───── Input records

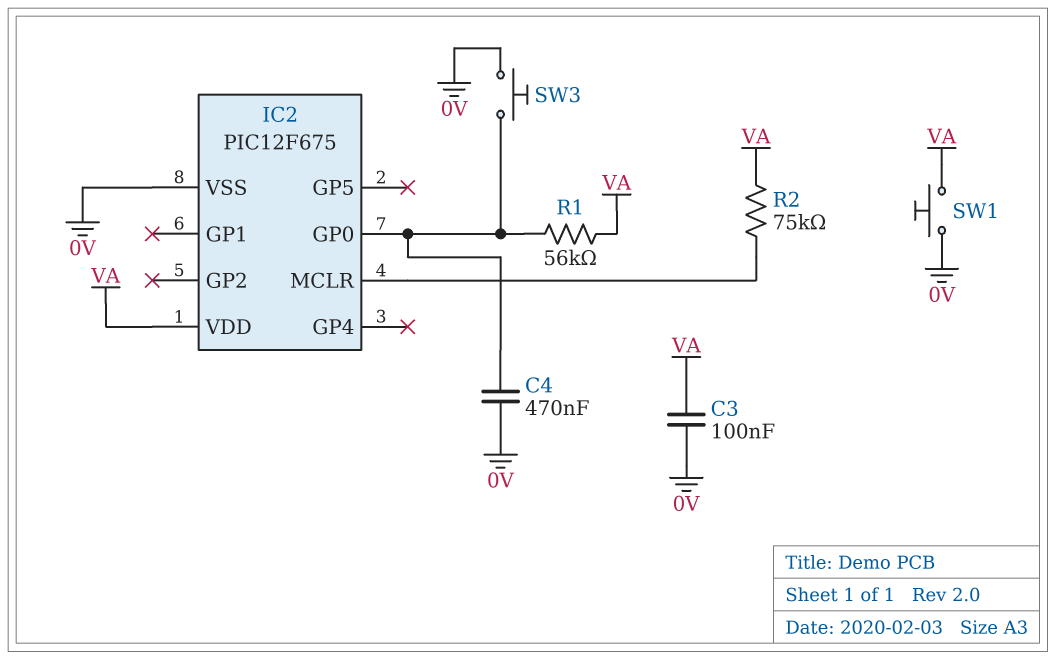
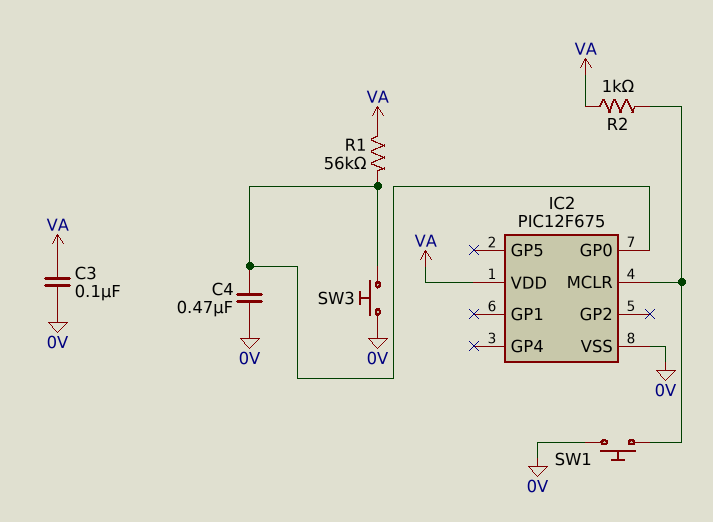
R2: 75k (IC2/MCLR, VA) -> 1k (IC2/MCLR, VA)
SW1: button (0V, VA) -> button (0V, IC2/MCLR)

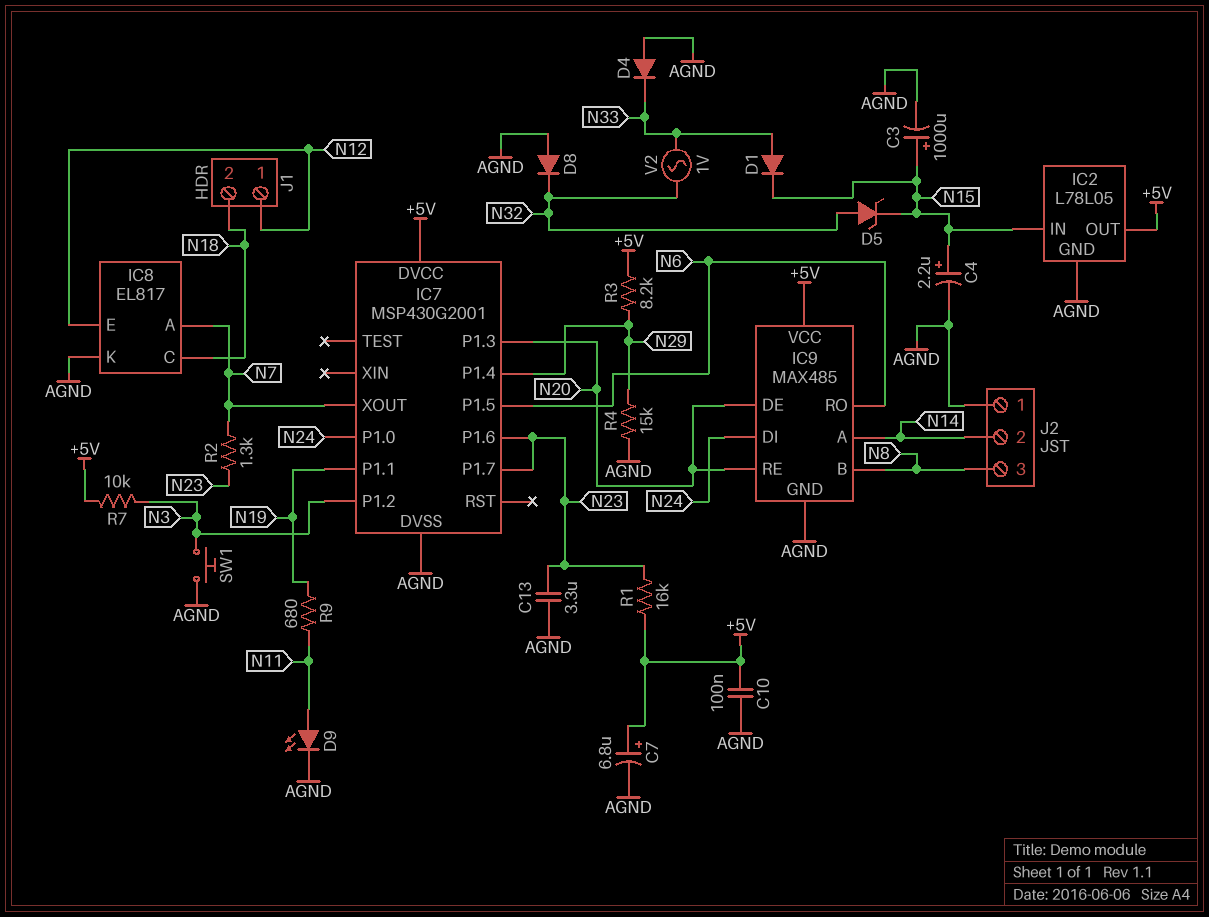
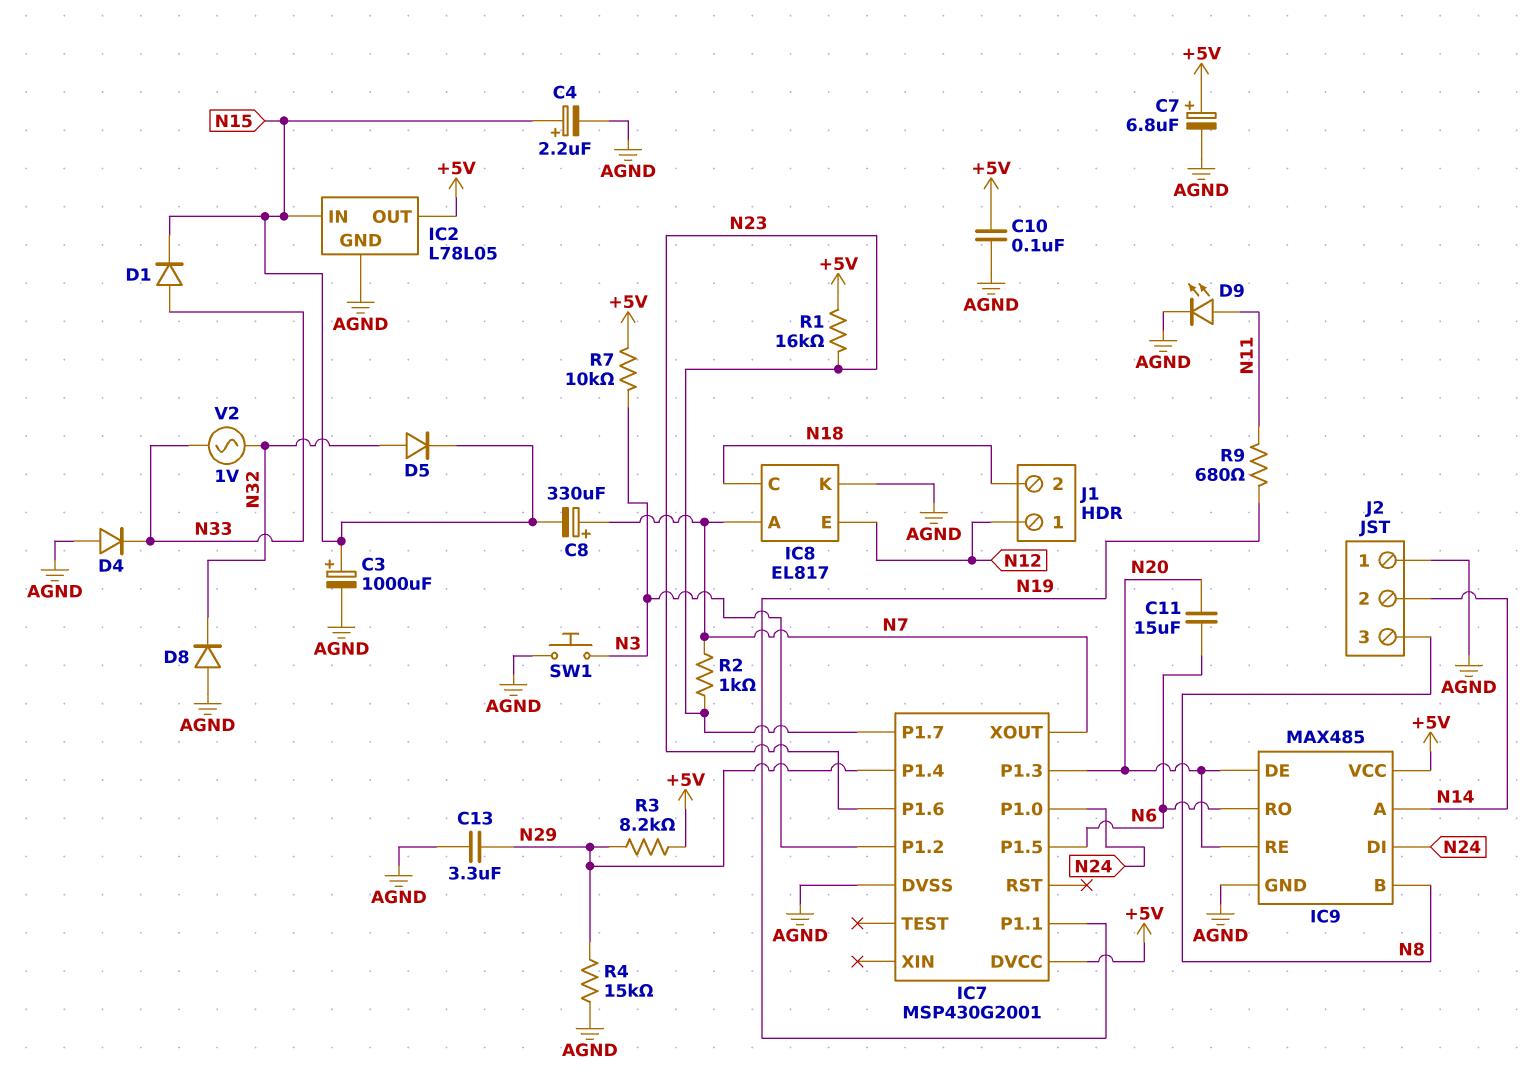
C8: none -> 330uF (plus N7, minus N15)
C11: none -> 15uF (N6, N20)
C13: 3.3uF (AGND, N23) -> 3.3uF (AGND, N29)
D5: zener (A N32, K N15) -> diode (A N32, K N15)
R2: 1.3k (N7, N23) -> 1k (N7, N23)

──────────

- **Task item**:
Where does the string "MCLR" appear in the records? Copy every line that holds it.

- **Result**:
R2: 75k (IC2/MCLR, VA) -> 1k (IC2/MCLR, VA)
SW1: button (0V, VA) -> button (0V, IC2/MCLR)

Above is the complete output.